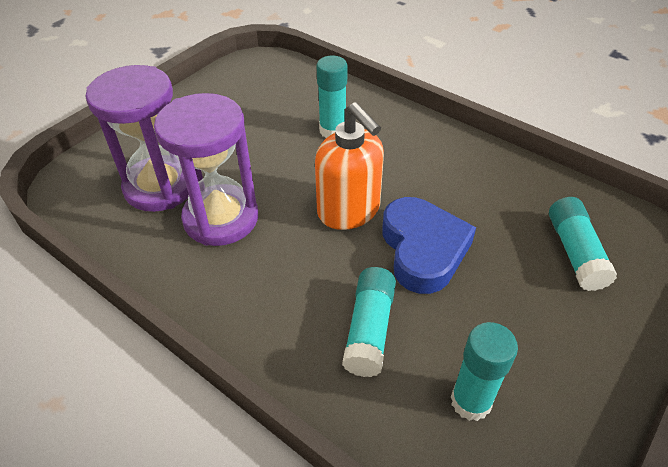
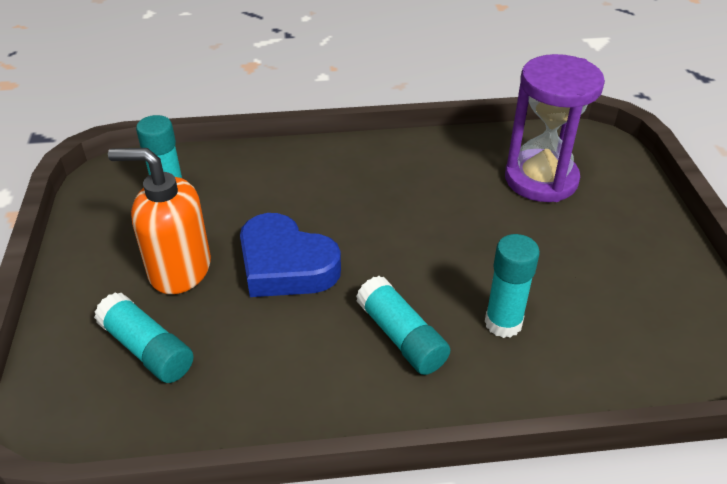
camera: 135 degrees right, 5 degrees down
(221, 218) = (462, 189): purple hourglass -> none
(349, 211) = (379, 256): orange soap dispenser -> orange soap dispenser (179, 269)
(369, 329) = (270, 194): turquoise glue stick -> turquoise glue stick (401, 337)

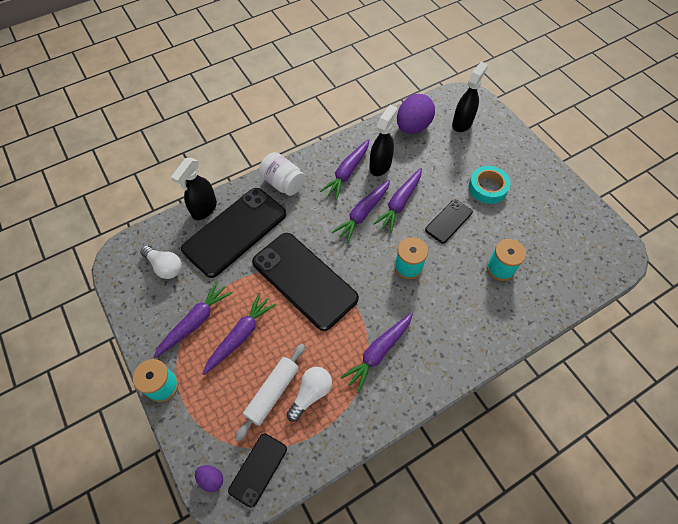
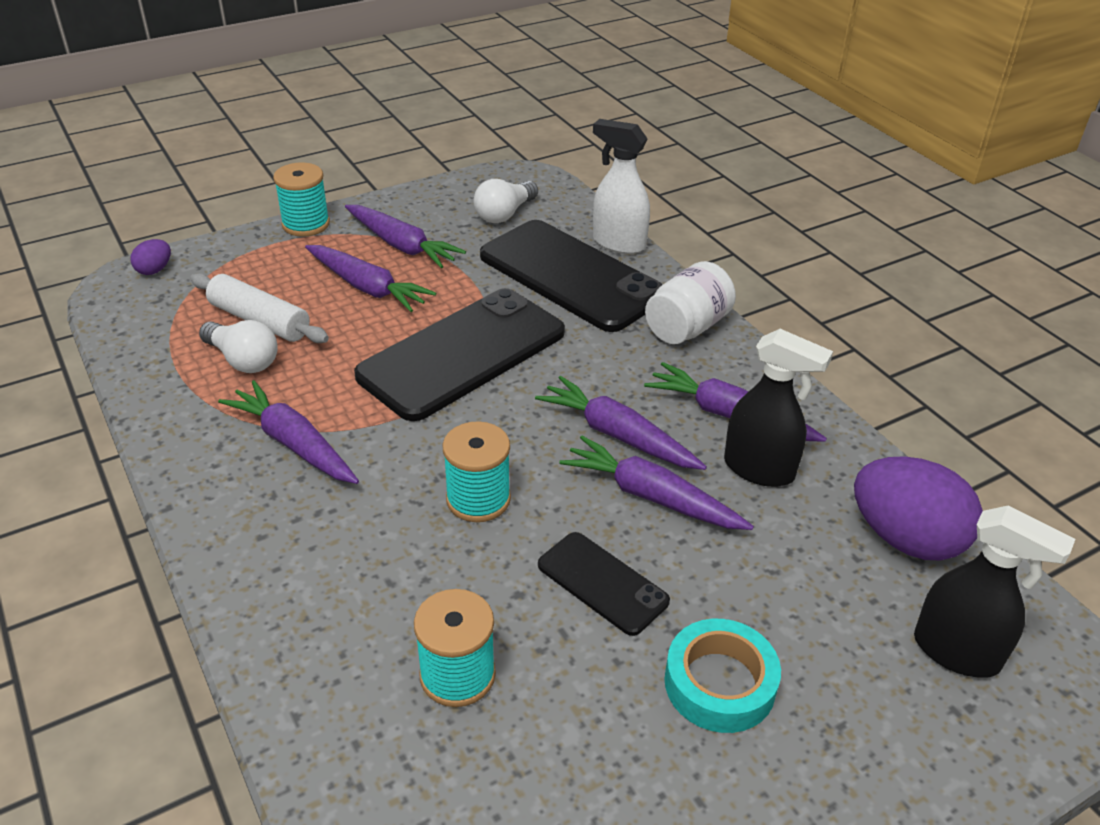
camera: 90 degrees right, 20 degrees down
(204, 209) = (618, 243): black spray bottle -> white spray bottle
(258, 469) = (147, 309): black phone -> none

• • • •

> _EXERCISE OBJECTIVE_
With the images excluded, reproduce the data above precisely as written.

> _RESPONSE_
camera: 135 degrees right, 5 degrees down
(221, 218) = (462, 189): purple hourglass -> none
(349, 211) = (379, 256): orange soap dispenser -> orange soap dispenser (179, 269)
(369, 329) = (270, 194): turquoise glue stick -> turquoise glue stick (401, 337)

camera: 90 degrees right, 20 degrees down
(204, 209) = (618, 243): black spray bottle -> white spray bottle
(258, 469) = (147, 309): black phone -> none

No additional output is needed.